Task goal. In the records below, tally every line containing "cone". Report only the total.

▬▬▬▬▬▬

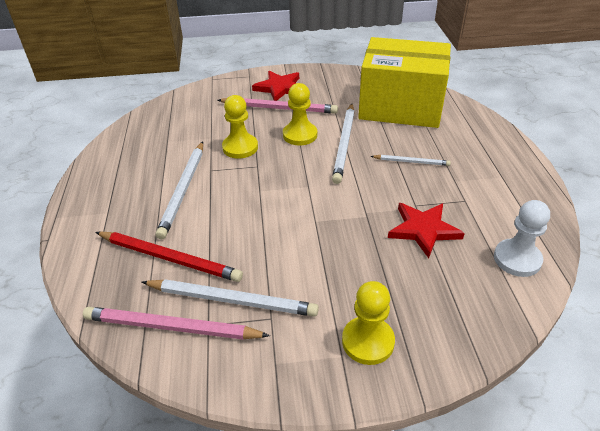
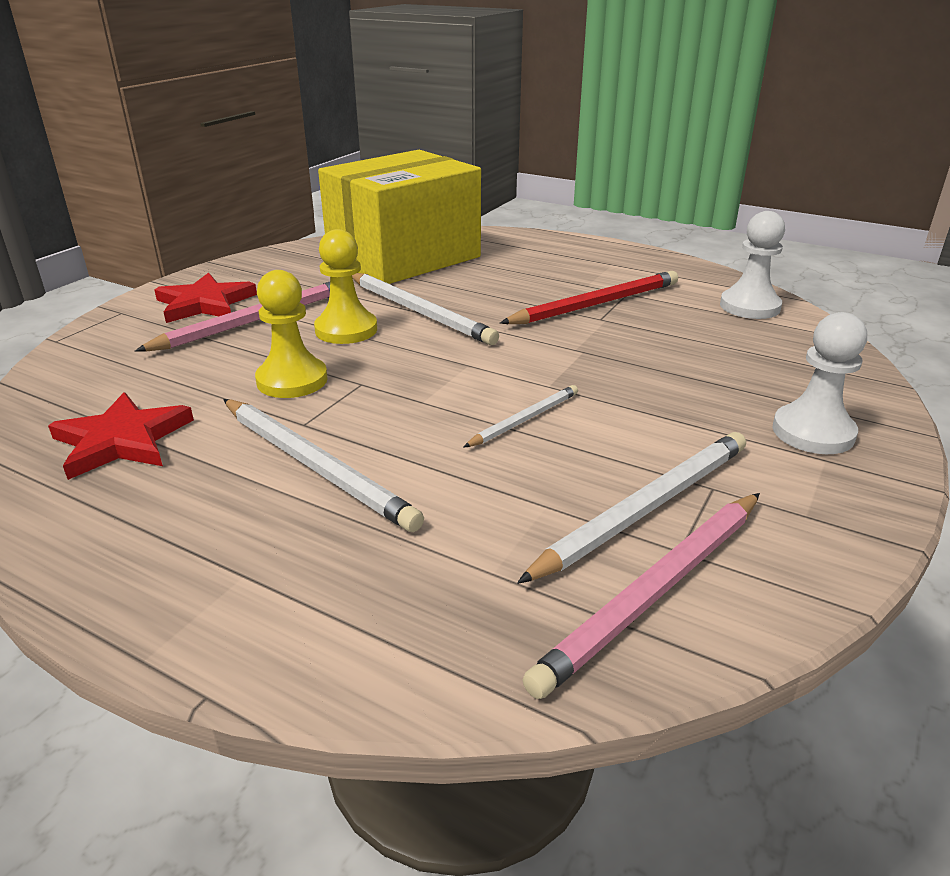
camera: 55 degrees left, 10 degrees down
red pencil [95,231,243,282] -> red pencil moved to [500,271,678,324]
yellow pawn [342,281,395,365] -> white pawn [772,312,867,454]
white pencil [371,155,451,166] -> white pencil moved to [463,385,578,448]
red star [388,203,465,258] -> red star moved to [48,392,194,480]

▬▬▬▬▬▬

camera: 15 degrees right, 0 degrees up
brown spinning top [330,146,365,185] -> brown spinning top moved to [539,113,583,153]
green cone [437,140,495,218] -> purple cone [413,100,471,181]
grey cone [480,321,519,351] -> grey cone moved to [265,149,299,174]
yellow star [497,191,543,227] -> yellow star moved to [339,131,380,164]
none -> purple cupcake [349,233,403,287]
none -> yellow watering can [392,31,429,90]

▬▬▬▬▬▬

Task answer. 2